_Stored data_
####################

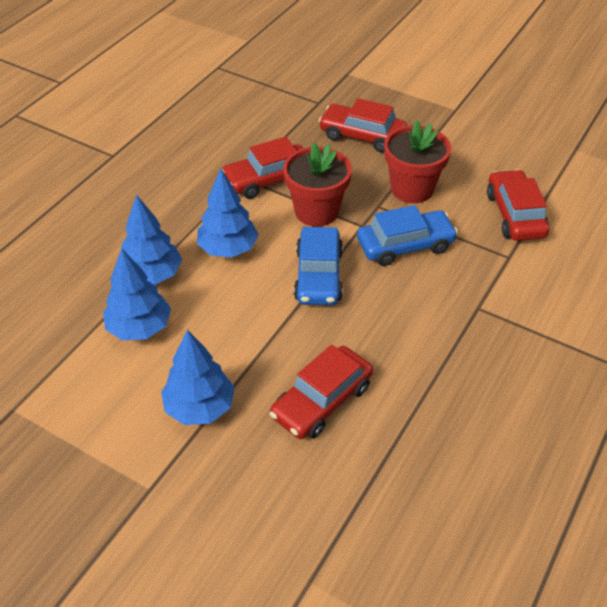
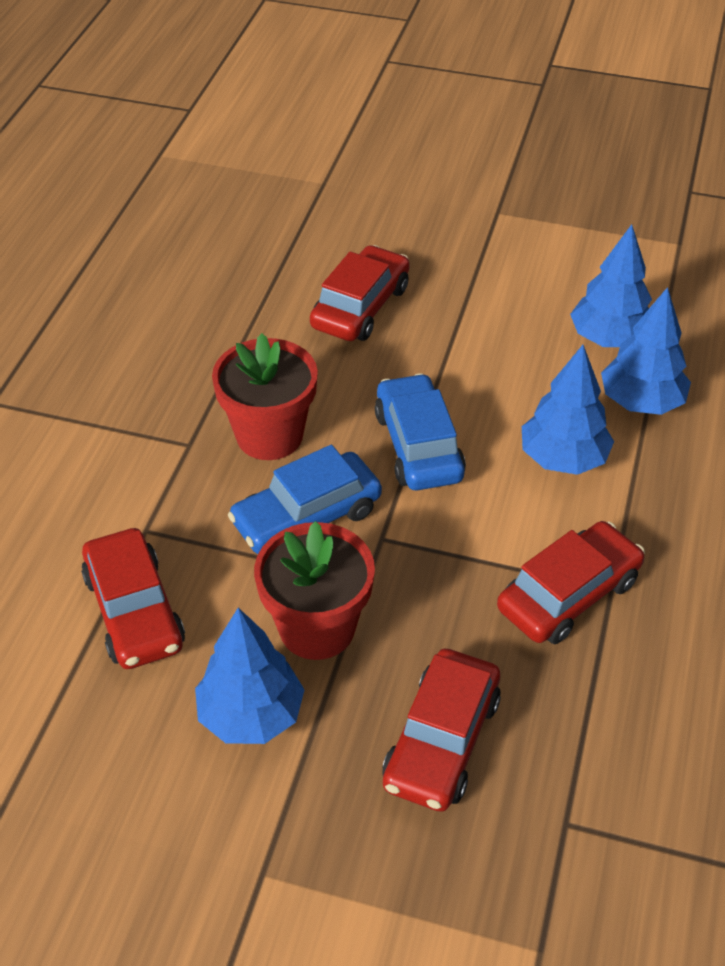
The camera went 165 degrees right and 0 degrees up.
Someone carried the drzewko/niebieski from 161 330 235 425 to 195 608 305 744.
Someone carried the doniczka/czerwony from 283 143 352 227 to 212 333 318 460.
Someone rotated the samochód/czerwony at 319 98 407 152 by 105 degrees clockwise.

####################

All lines from the line containing "Someone carried the doniczka/czerwony" through the end of the listing above are to be duplicated exactly; include both ends and nothing further.

_Response area_
Someone carried the doniczka/czerwony from 283 143 352 227 to 212 333 318 460.
Someone rotated the samochód/czerwony at 319 98 407 152 by 105 degrees clockwise.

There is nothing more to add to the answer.